(Data shown begins)

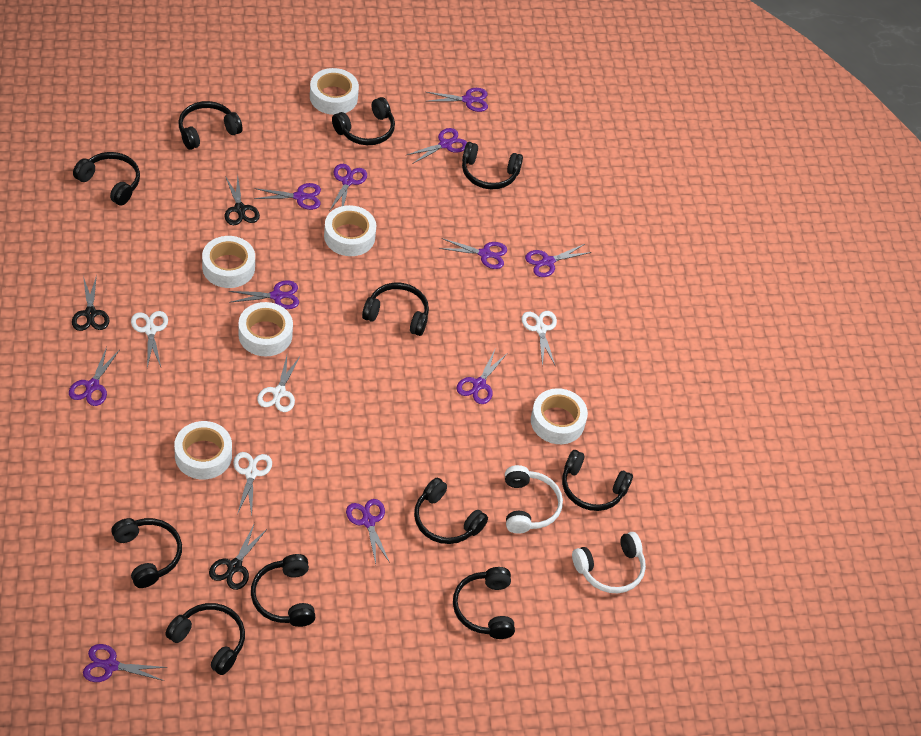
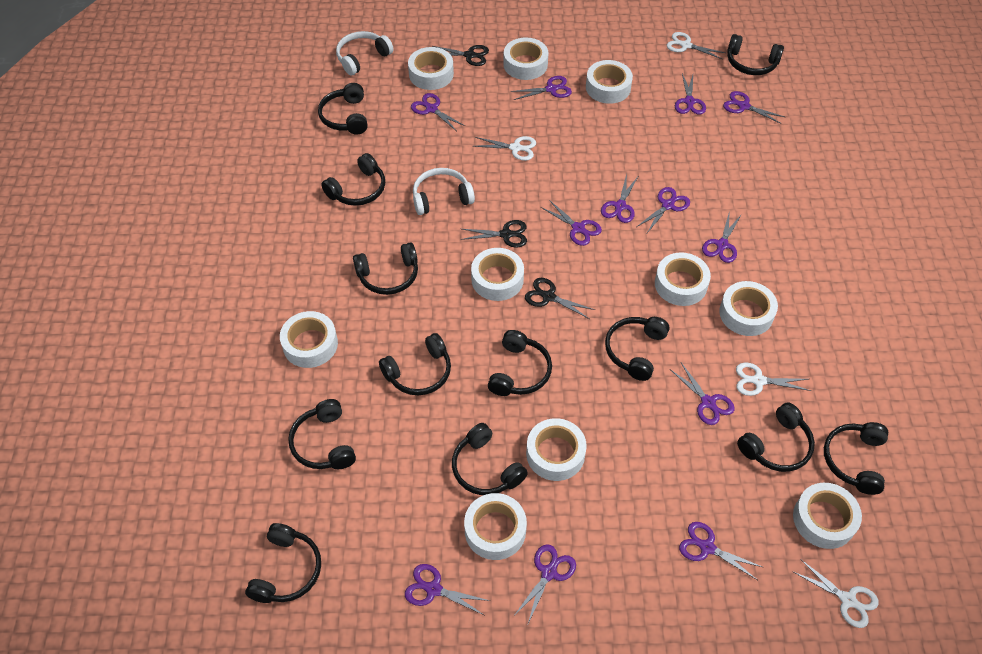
black headphones: 11 -> 12
purple scissors: 11 -> 12
white tape: 6 -> 10

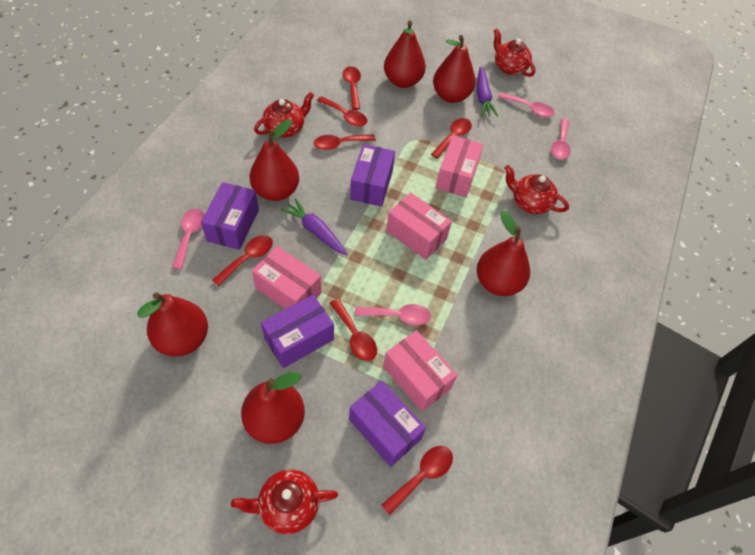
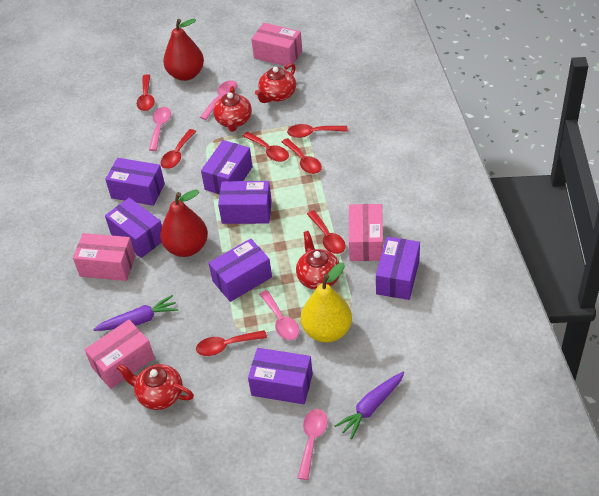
purple box: 4 -> 7
red pear: 6 -> 2
yellow pear: 0 -> 1

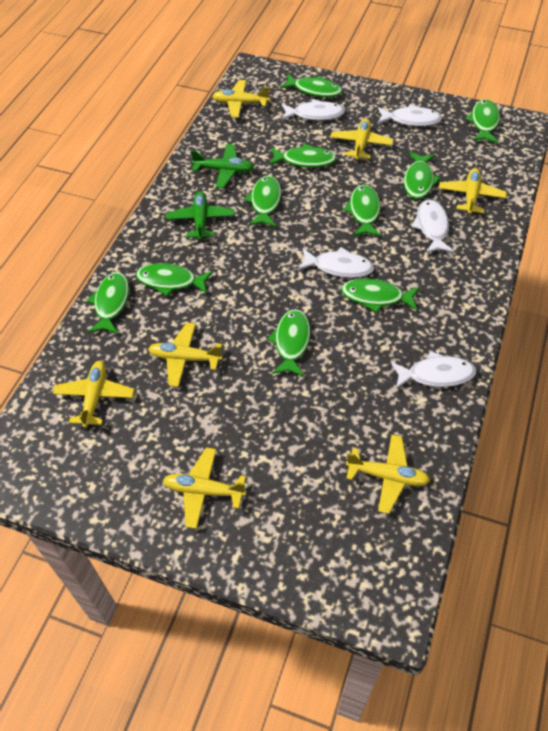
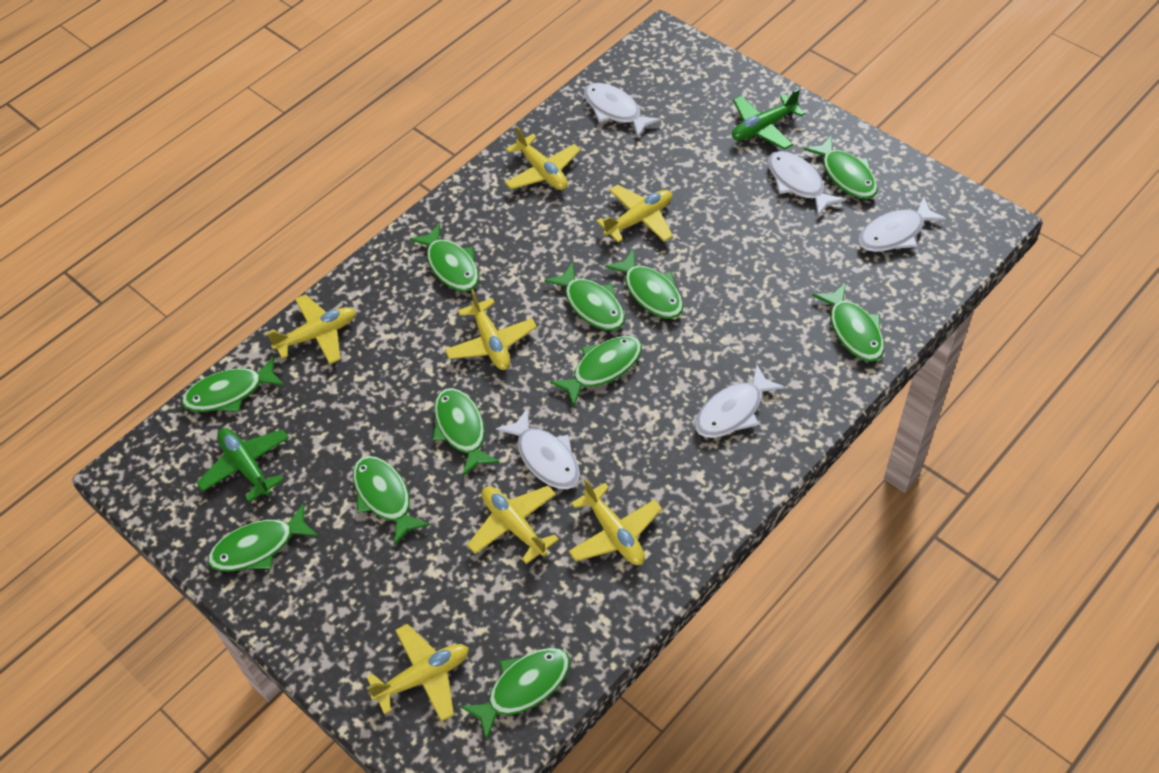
green fish: 10 -> 11

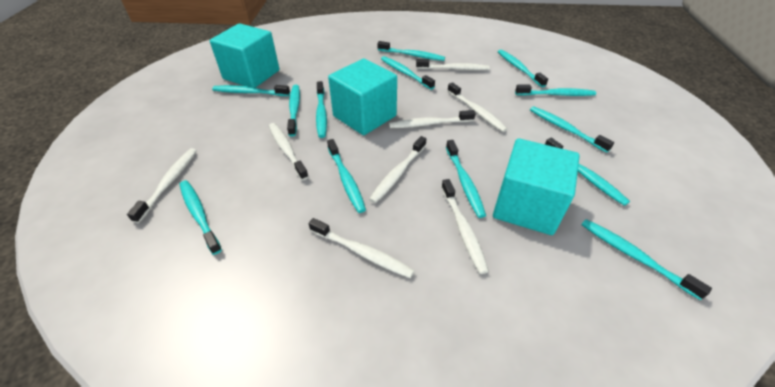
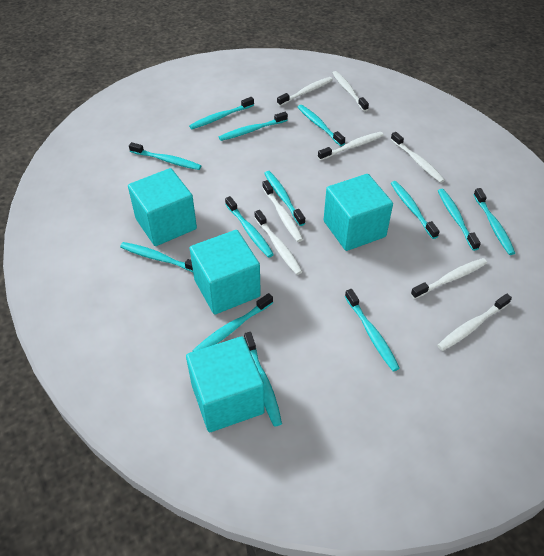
turquoise cube: 3 -> 4

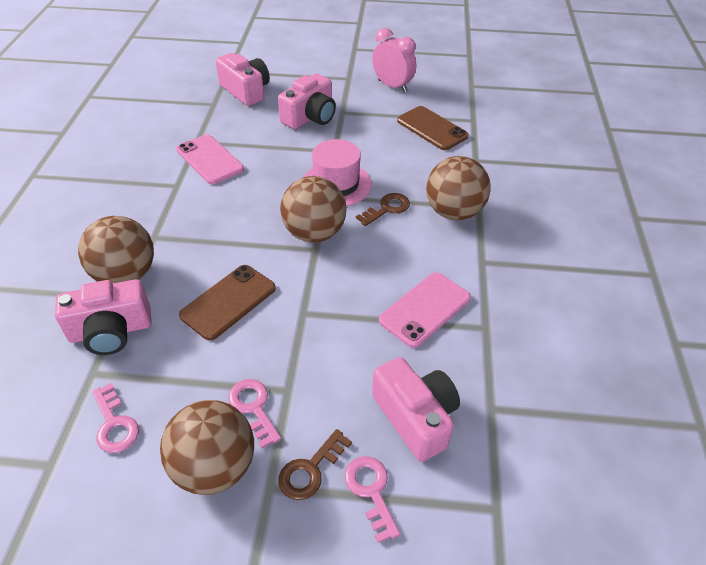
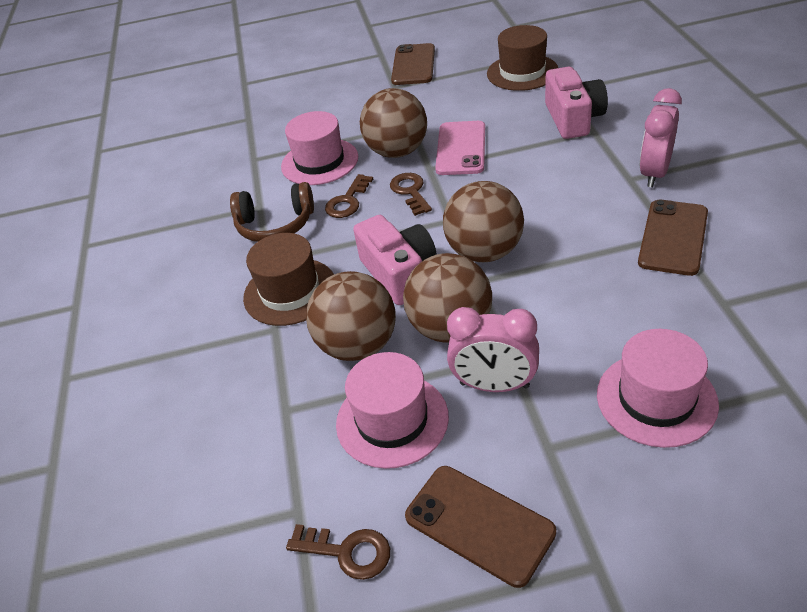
brown hat: 0 -> 2
brown headphones: 0 -> 1
brown key: 2 -> 3
brown phone: 2 -> 3
pink camera: 4 -> 2
pink clock: 1 -> 2
pink hat: 1 -> 3
pink key: 3 -> 0
pink phone: 2 -> 1

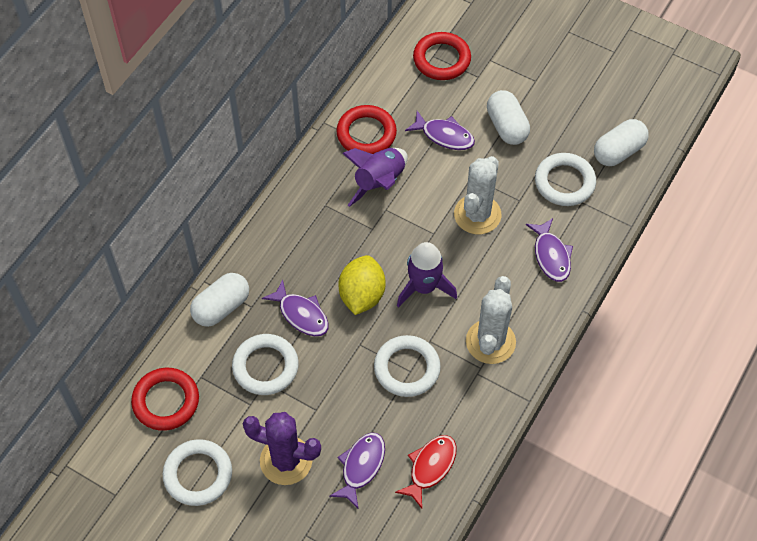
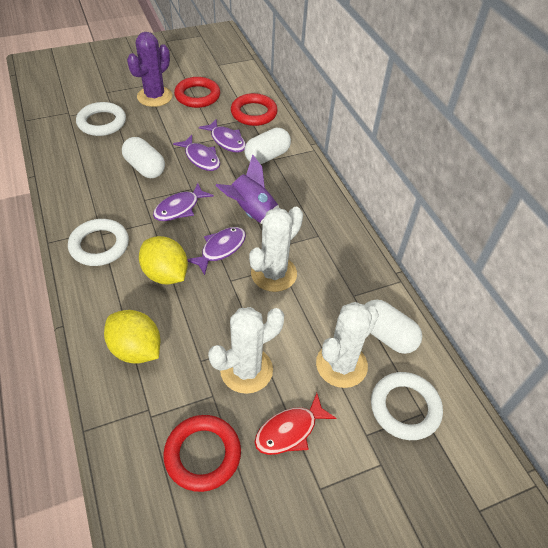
purple rocket: 2 -> 1
white cactus: 2 -> 3
white ring: 4 -> 3
yellow lemon: 1 -> 2

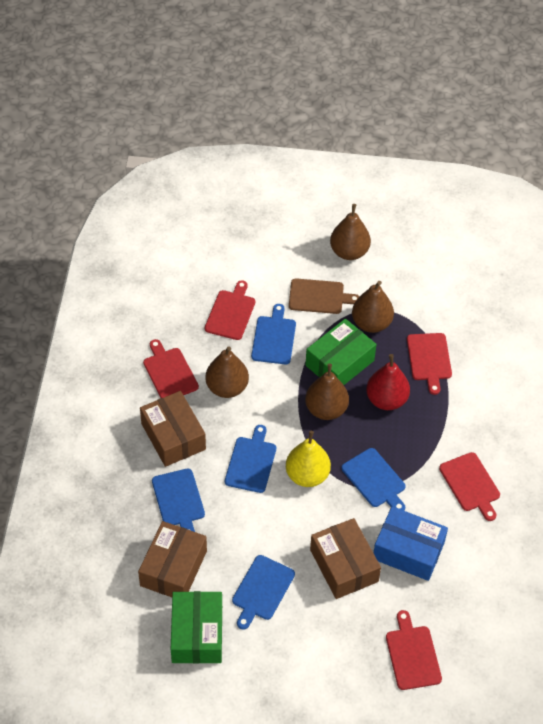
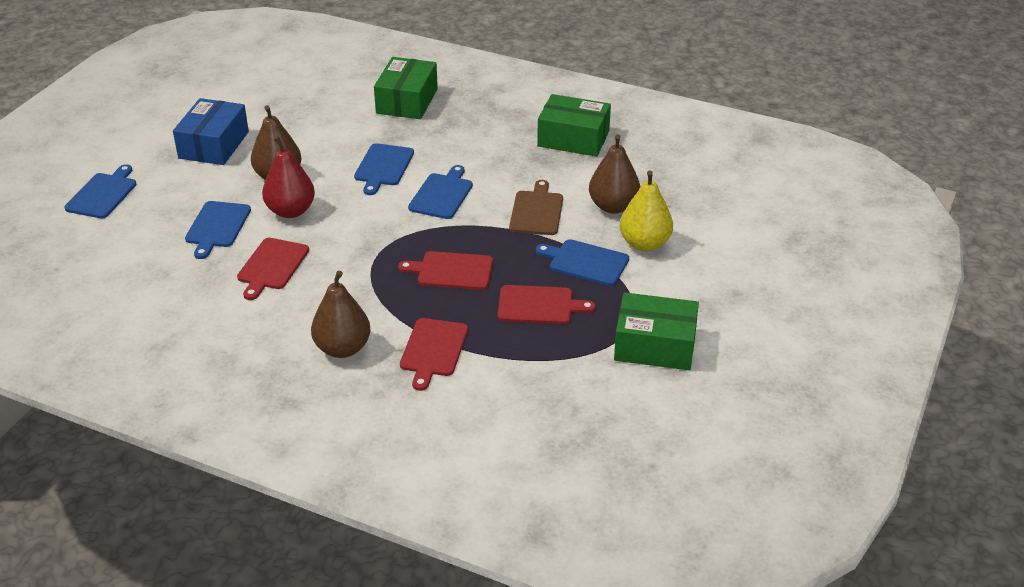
brown box: 3 -> 0
brown pear: 4 -> 3
green box: 2 -> 3
red cutting board: 5 -> 4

(Data shown ends)

__Work instructions__
Only the lines from the one holding "brown key: 2 -> 3" to the last line of the entries above should be printed, exactly as they appear and with no pictures.

__Written response__
brown key: 2 -> 3
brown phone: 2 -> 3
pink camera: 4 -> 2
pink clock: 1 -> 2
pink hat: 1 -> 3
pink key: 3 -> 0
pink phone: 2 -> 1

purple rocket: 2 -> 1
white cactus: 2 -> 3
white ring: 4 -> 3
yellow lemon: 1 -> 2

brown box: 3 -> 0
brown pear: 4 -> 3
green box: 2 -> 3
red cutting board: 5 -> 4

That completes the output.